What you have to do -
Word for word, restate the lines of the data below between those holding "none -> pink brick F10 level 1" and "none -> pink brick E4:E6 level 2", inclusive; pictures do not belong in the copy.

>>>

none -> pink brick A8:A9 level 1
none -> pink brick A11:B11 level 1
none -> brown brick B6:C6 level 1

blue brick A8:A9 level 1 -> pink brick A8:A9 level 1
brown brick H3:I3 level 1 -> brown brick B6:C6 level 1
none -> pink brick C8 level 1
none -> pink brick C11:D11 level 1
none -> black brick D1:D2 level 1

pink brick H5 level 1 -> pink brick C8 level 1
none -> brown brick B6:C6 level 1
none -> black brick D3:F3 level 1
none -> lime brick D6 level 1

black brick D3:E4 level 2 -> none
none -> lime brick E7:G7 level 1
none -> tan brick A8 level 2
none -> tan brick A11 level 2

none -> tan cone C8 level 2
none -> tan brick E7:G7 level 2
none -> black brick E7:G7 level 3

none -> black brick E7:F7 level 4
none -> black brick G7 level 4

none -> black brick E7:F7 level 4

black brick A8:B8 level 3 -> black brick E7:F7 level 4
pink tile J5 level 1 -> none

<<<
>>>

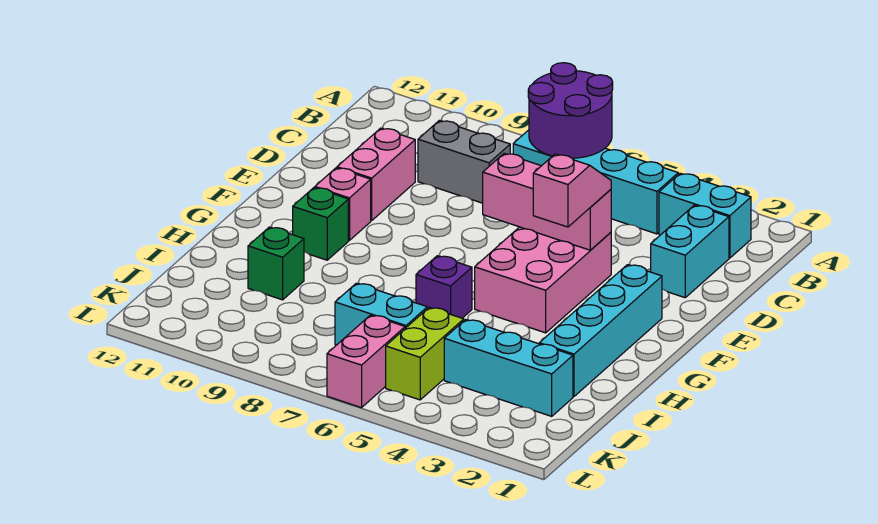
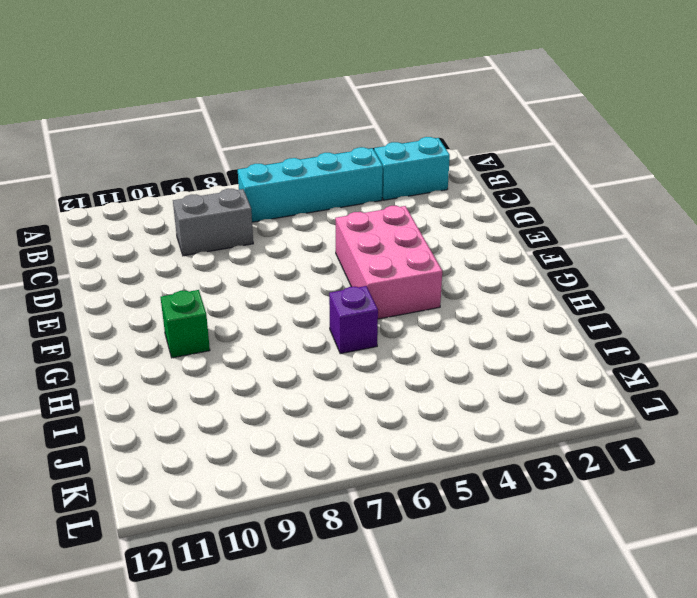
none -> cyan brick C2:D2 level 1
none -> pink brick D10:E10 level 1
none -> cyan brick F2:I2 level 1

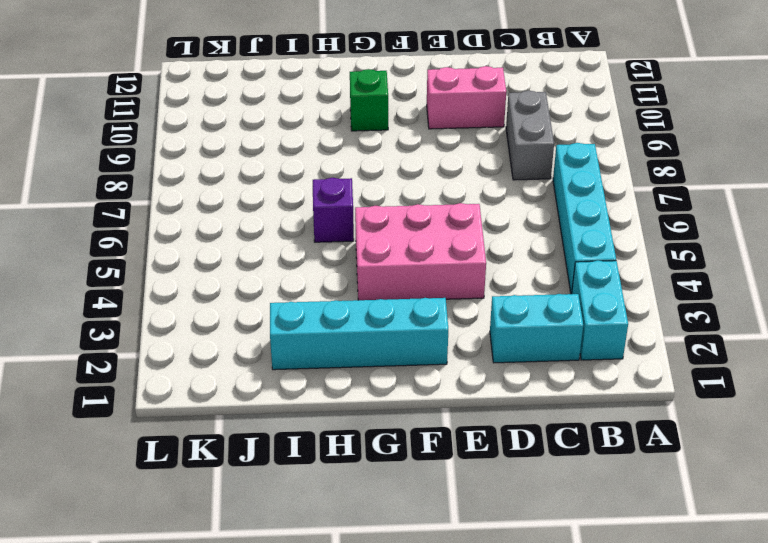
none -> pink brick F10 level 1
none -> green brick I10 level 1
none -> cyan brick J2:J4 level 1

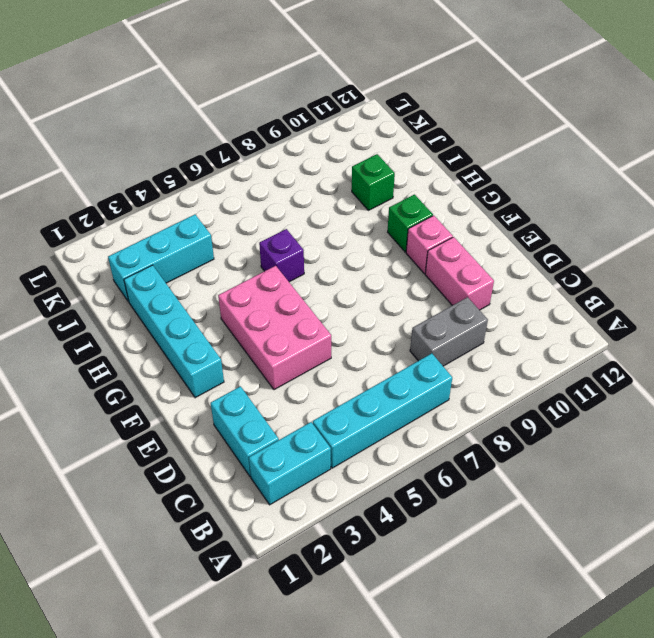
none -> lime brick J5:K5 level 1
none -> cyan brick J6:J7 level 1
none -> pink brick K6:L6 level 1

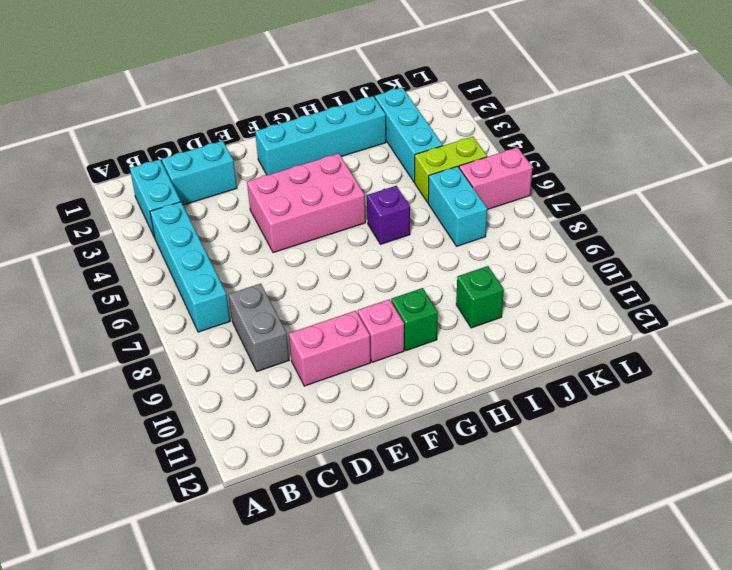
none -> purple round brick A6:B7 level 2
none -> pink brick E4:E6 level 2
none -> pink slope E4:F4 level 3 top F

<<<

Solved exercise -
none -> pink brick F10 level 1
none -> green brick I10 level 1
none -> cyan brick J2:J4 level 1

none -> lime brick J5:K5 level 1
none -> cyan brick J6:J7 level 1
none -> pink brick K6:L6 level 1

none -> purple round brick A6:B7 level 2
none -> pink brick E4:E6 level 2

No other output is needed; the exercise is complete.